What needs to be done:
Below are the entries to retype; reproduce each one exactly.

Data:

-=-=-=-=-

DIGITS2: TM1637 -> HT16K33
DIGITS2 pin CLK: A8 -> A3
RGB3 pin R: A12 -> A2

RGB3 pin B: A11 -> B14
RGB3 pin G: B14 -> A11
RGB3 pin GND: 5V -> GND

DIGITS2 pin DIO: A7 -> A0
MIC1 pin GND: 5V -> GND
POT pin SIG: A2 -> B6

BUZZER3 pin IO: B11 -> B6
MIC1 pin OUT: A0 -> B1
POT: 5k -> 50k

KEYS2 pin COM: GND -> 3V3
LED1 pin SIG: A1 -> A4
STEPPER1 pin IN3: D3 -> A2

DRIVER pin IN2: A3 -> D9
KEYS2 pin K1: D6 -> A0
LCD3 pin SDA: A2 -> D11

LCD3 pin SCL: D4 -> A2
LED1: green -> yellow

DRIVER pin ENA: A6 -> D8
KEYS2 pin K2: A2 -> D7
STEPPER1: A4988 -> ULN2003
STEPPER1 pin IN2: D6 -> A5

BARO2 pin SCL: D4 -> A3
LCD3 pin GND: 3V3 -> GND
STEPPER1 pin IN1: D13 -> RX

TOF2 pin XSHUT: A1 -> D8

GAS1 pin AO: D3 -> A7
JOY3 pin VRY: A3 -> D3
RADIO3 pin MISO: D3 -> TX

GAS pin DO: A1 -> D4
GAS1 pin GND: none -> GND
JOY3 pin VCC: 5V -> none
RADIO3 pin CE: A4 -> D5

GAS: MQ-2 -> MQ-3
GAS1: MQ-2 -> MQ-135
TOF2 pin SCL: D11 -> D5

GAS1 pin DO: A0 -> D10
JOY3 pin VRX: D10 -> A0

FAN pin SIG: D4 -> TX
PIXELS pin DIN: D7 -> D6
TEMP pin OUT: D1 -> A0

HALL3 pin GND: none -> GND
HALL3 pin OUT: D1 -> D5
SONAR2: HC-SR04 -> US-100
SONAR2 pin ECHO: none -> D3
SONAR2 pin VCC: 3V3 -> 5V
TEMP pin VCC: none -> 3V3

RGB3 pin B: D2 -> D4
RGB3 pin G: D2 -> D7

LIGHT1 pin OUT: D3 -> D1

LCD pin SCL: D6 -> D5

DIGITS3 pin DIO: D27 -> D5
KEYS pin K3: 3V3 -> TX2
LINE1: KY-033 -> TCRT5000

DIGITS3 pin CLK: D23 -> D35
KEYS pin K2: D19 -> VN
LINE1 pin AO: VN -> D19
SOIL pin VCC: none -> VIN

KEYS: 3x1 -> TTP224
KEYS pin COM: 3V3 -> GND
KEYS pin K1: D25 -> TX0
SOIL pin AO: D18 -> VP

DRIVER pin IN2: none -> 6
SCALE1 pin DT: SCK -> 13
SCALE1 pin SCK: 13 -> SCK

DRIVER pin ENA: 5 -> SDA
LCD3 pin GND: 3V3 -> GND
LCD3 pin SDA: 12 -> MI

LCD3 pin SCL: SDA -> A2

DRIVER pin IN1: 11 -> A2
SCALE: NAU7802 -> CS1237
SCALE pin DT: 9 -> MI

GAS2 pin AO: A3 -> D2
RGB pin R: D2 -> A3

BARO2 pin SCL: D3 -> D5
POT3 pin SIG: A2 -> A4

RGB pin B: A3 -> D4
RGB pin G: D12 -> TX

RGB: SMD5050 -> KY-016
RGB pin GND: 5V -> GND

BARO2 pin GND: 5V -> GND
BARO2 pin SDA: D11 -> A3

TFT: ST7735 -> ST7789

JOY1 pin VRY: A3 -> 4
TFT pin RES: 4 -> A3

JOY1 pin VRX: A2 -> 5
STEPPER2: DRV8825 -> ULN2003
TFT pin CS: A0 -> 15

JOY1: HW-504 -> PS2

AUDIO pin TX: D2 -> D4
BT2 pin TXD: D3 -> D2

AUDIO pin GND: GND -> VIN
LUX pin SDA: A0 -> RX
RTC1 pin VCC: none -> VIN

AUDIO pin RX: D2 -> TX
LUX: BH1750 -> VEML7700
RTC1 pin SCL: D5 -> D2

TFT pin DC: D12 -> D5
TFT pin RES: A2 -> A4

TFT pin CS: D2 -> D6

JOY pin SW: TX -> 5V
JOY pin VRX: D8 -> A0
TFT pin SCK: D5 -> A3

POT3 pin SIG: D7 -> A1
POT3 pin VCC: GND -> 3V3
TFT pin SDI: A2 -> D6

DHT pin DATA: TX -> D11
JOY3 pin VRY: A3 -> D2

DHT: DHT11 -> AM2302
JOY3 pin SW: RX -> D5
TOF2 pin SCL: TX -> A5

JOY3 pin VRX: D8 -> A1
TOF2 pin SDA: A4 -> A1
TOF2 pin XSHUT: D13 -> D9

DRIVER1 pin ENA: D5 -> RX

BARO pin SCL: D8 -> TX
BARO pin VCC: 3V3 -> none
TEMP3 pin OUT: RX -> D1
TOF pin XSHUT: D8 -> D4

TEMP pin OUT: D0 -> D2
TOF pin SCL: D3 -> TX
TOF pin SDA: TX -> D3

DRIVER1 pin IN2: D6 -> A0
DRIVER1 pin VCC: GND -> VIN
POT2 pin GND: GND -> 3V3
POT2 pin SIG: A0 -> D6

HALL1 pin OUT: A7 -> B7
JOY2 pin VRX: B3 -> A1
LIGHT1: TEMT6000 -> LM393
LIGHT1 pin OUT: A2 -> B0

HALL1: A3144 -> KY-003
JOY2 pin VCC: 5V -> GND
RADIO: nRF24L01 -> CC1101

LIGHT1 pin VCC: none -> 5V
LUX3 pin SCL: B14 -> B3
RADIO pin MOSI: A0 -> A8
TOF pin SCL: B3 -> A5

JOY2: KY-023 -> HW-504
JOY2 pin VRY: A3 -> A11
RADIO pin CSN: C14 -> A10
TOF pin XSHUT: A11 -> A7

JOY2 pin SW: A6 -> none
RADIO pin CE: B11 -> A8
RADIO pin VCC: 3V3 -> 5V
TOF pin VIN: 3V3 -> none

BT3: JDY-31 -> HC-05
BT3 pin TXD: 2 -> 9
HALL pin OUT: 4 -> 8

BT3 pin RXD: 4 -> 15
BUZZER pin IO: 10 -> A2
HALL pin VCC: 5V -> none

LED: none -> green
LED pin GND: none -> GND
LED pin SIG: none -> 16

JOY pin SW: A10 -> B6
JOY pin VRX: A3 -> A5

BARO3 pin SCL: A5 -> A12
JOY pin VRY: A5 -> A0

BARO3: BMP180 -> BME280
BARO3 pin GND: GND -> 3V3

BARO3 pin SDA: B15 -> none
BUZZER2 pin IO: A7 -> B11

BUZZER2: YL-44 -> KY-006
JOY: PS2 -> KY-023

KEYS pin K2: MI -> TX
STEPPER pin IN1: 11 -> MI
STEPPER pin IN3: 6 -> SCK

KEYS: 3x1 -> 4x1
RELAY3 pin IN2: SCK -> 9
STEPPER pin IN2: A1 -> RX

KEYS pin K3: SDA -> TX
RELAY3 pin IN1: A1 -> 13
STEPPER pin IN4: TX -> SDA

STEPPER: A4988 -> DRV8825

-=-=-=-=-

Task output:
DIGITS2: TM1637 -> HT16K33
DIGITS2 pin CLK: A8 -> A3
RGB3 pin R: A12 -> A2

RGB3 pin B: A11 -> B14
RGB3 pin G: B14 -> A11
RGB3 pin GND: 5V -> GND

DIGITS2 pin DIO: A7 -> A0
MIC1 pin GND: 5V -> GND
POT pin SIG: A2 -> B6

BUZZER3 pin IO: B11 -> B6
MIC1 pin OUT: A0 -> B1
POT: 5k -> 50k

KEYS2 pin COM: GND -> 3V3
LED1 pin SIG: A1 -> A4
STEPPER1 pin IN3: D3 -> A2

DRIVER pin IN2: A3 -> D9
KEYS2 pin K1: D6 -> A0
LCD3 pin SDA: A2 -> D11

LCD3 pin SCL: D4 -> A2
LED1: green -> yellow

DRIVER pin ENA: A6 -> D8
KEYS2 pin K2: A2 -> D7
STEPPER1: A4988 -> ULN2003
STEPPER1 pin IN2: D6 -> A5

BARO2 pin SCL: D4 -> A3
LCD3 pin GND: 3V3 -> GND
STEPPER1 pin IN1: D13 -> RX

TOF2 pin XSHUT: A1 -> D8

GAS1 pin AO: D3 -> A7
JOY3 pin VRY: A3 -> D3
RADIO3 pin MISO: D3 -> TX

GAS pin DO: A1 -> D4
GAS1 pin GND: none -> GND
JOY3 pin VCC: 5V -> none
RADIO3 pin CE: A4 -> D5

GAS: MQ-2 -> MQ-3
GAS1: MQ-2 -> MQ-135
TOF2 pin SCL: D11 -> D5

GAS1 pin DO: A0 -> D10
JOY3 pin VRX: D10 -> A0

FAN pin SIG: D4 -> TX
PIXELS pin DIN: D7 -> D6
TEMP pin OUT: D1 -> A0

HALL3 pin GND: none -> GND
HALL3 pin OUT: D1 -> D5
SONAR2: HC-SR04 -> US-100
SONAR2 pin ECHO: none -> D3
SONAR2 pin VCC: 3V3 -> 5V
TEMP pin VCC: none -> 3V3

RGB3 pin B: D2 -> D4
RGB3 pin G: D2 -> D7

LIGHT1 pin OUT: D3 -> D1

LCD pin SCL: D6 -> D5

DIGITS3 pin DIO: D27 -> D5
KEYS pin K3: 3V3 -> TX2
LINE1: KY-033 -> TCRT5000

DIGITS3 pin CLK: D23 -> D35
KEYS pin K2: D19 -> VN
LINE1 pin AO: VN -> D19
SOIL pin VCC: none -> VIN

KEYS: 3x1 -> TTP224
KEYS pin COM: 3V3 -> GND
KEYS pin K1: D25 -> TX0
SOIL pin AO: D18 -> VP

DRIVER pin IN2: none -> 6
SCALE1 pin DT: SCK -> 13
SCALE1 pin SCK: 13 -> SCK

DRIVER pin ENA: 5 -> SDA
LCD3 pin GND: 3V3 -> GND
LCD3 pin SDA: 12 -> MI

LCD3 pin SCL: SDA -> A2

DRIVER pin IN1: 11 -> A2
SCALE: NAU7802 -> CS1237
SCALE pin DT: 9 -> MI

GAS2 pin AO: A3 -> D2
RGB pin R: D2 -> A3

BARO2 pin SCL: D3 -> D5
POT3 pin SIG: A2 -> A4

RGB pin B: A3 -> D4
RGB pin G: D12 -> TX

RGB: SMD5050 -> KY-016
RGB pin GND: 5V -> GND

BARO2 pin GND: 5V -> GND
BARO2 pin SDA: D11 -> A3

TFT: ST7735 -> ST7789

JOY1 pin VRY: A3 -> 4
TFT pin RES: 4 -> A3

JOY1 pin VRX: A2 -> 5
STEPPER2: DRV8825 -> ULN2003
TFT pin CS: A0 -> 15

JOY1: HW-504 -> PS2

AUDIO pin TX: D2 -> D4
BT2 pin TXD: D3 -> D2

AUDIO pin GND: GND -> VIN
LUX pin SDA: A0 -> RX
RTC1 pin VCC: none -> VIN

AUDIO pin RX: D2 -> TX
LUX: BH1750 -> VEML7700
RTC1 pin SCL: D5 -> D2

TFT pin DC: D12 -> D5
TFT pin RES: A2 -> A4

TFT pin CS: D2 -> D6

JOY pin SW: TX -> 5V
JOY pin VRX: D8 -> A0
TFT pin SCK: D5 -> A3

POT3 pin SIG: D7 -> A1
POT3 pin VCC: GND -> 3V3
TFT pin SDI: A2 -> D6

DHT pin DATA: TX -> D11
JOY3 pin VRY: A3 -> D2

DHT: DHT11 -> AM2302
JOY3 pin SW: RX -> D5
TOF2 pin SCL: TX -> A5

JOY3 pin VRX: D8 -> A1
TOF2 pin SDA: A4 -> A1
TOF2 pin XSHUT: D13 -> D9

DRIVER1 pin ENA: D5 -> RX

BARO pin SCL: D8 -> TX
BARO pin VCC: 3V3 -> none
TEMP3 pin OUT: RX -> D1
TOF pin XSHUT: D8 -> D4

TEMP pin OUT: D0 -> D2
TOF pin SCL: D3 -> TX
TOF pin SDA: TX -> D3

DRIVER1 pin IN2: D6 -> A0
DRIVER1 pin VCC: GND -> VIN
POT2 pin GND: GND -> 3V3
POT2 pin SIG: A0 -> D6

HALL1 pin OUT: A7 -> B7
JOY2 pin VRX: B3 -> A1
LIGHT1: TEMT6000 -> LM393
LIGHT1 pin OUT: A2 -> B0

HALL1: A3144 -> KY-003
JOY2 pin VCC: 5V -> GND
RADIO: nRF24L01 -> CC1101

LIGHT1 pin VCC: none -> 5V
LUX3 pin SCL: B14 -> B3
RADIO pin MOSI: A0 -> A8
TOF pin SCL: B3 -> A5

JOY2: KY-023 -> HW-504
JOY2 pin VRY: A3 -> A11
RADIO pin CSN: C14 -> A10
TOF pin XSHUT: A11 -> A7

JOY2 pin SW: A6 -> none
RADIO pin CE: B11 -> A8
RADIO pin VCC: 3V3 -> 5V
TOF pin VIN: 3V3 -> none

BT3: JDY-31 -> HC-05
BT3 pin TXD: 2 -> 9
HALL pin OUT: 4 -> 8

BT3 pin RXD: 4 -> 15
BUZZER pin IO: 10 -> A2
HALL pin VCC: 5V -> none

LED: none -> green
LED pin GND: none -> GND
LED pin SIG: none -> 16

JOY pin SW: A10 -> B6
JOY pin VRX: A3 -> A5

BARO3 pin SCL: A5 -> A12
JOY pin VRY: A5 -> A0

BARO3: BMP180 -> BME280
BARO3 pin GND: GND -> 3V3

BARO3 pin SDA: B15 -> none
BUZZER2 pin IO: A7 -> B11

BUZZER2: YL-44 -> KY-006
JOY: PS2 -> KY-023

KEYS pin K2: MI -> TX
STEPPER pin IN1: 11 -> MI
STEPPER pin IN3: 6 -> SCK

KEYS: 3x1 -> 4x1
RELAY3 pin IN2: SCK -> 9
STEPPER pin IN2: A1 -> RX

KEYS pin K3: SDA -> TX
RELAY3 pin IN1: A1 -> 13
STEPPER pin IN4: TX -> SDA

STEPPER: A4988 -> DRV8825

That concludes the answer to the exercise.